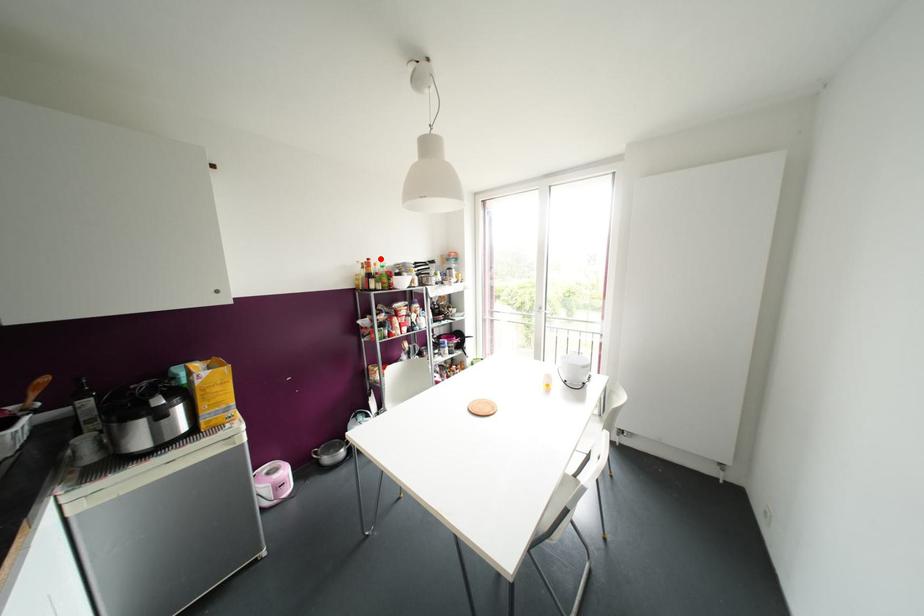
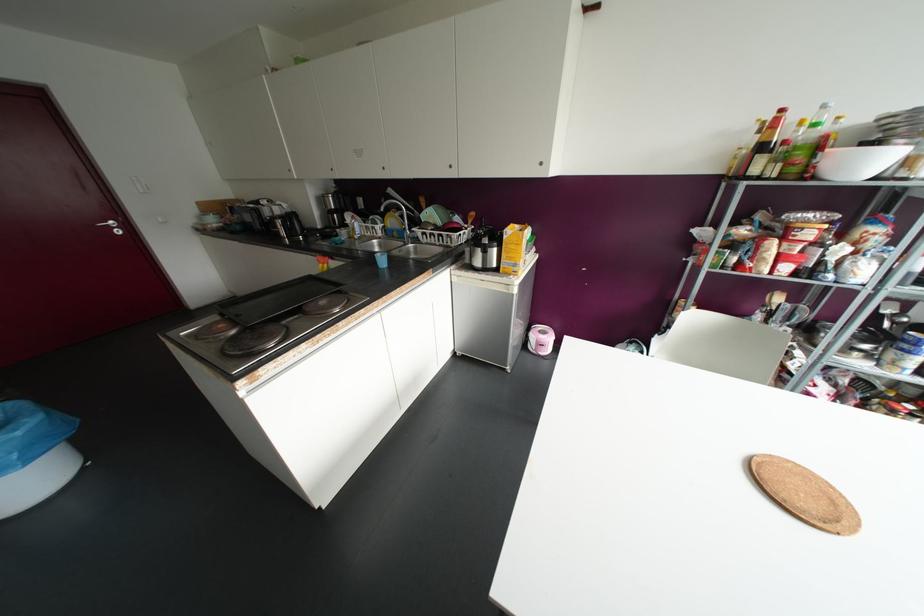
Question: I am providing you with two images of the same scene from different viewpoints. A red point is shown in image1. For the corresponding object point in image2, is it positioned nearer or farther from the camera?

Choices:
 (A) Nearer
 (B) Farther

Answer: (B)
============================================================
Reproduce the listing word for word from its beginning through the line containing "(B) Farther", with that line included. Leave the pictures out of your reply.

§ **OUTPUT**
Question: I am providing you with two images of the same scene from different viewpoints. A red point is shown in image1. For the corresponding object point in image2, is it positioned nearer or farther from the camera?

Choices:
 (A) Nearer
 (B) Farther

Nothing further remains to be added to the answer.